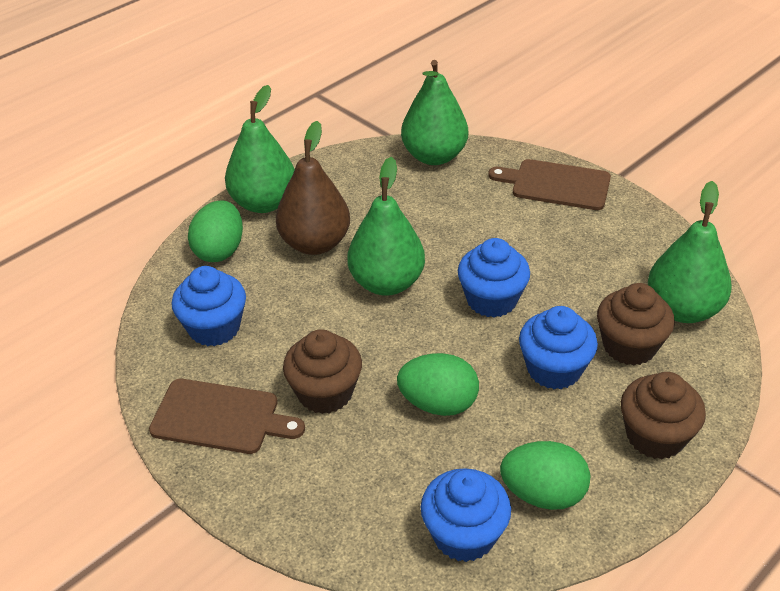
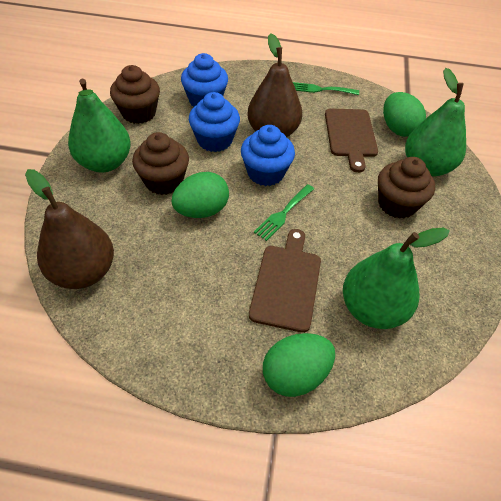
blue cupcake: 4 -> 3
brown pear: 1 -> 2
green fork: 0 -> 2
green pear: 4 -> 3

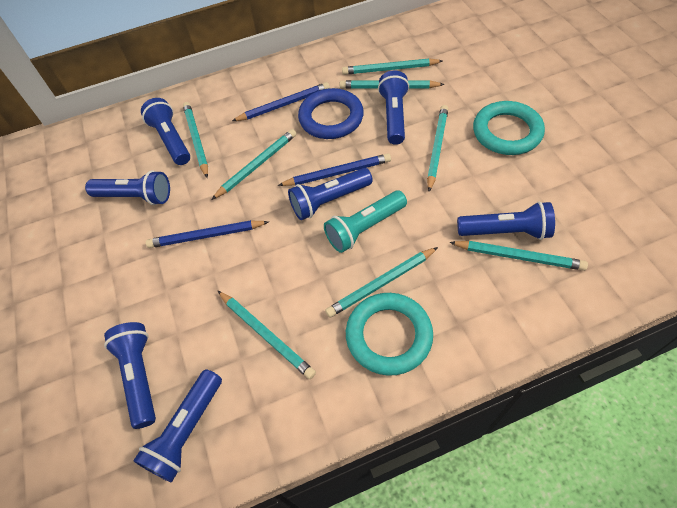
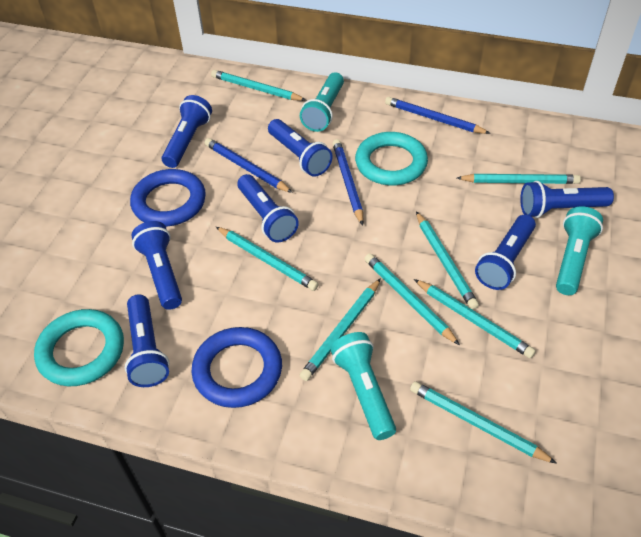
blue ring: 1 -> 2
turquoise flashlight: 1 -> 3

- Problem description: Your task is to repeat the entries above exactly, omitting the pictures.

- Expected output:
blue cupcake: 4 -> 3
brown pear: 1 -> 2
green fork: 0 -> 2
green pear: 4 -> 3

blue ring: 1 -> 2
turquoise flashlight: 1 -> 3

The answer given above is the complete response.